What to work on —
No record may be left out; print them all verbatim.

--- Records to use ---

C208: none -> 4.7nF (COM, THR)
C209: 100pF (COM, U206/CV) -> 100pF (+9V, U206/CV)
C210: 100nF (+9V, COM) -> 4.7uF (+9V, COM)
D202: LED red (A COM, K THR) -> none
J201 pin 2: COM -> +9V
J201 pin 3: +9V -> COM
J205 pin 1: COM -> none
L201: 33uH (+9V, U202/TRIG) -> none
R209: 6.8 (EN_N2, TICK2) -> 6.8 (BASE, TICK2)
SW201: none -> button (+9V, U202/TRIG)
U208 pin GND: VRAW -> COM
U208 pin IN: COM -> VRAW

---

Exercise answer —
C208: none -> 4.7nF (COM, THR)
C209: 100pF (COM, U206/CV) -> 100pF (+9V, U206/CV)
C210: 100nF (+9V, COM) -> 4.7uF (+9V, COM)
D202: LED red (A COM, K THR) -> none
J201 pin 2: COM -> +9V
J201 pin 3: +9V -> COM
J205 pin 1: COM -> none
L201: 33uH (+9V, U202/TRIG) -> none
R209: 6.8 (EN_N2, TICK2) -> 6.8 (BASE, TICK2)
SW201: none -> button (+9V, U202/TRIG)
U208 pin GND: VRAW -> COM
U208 pin IN: COM -> VRAW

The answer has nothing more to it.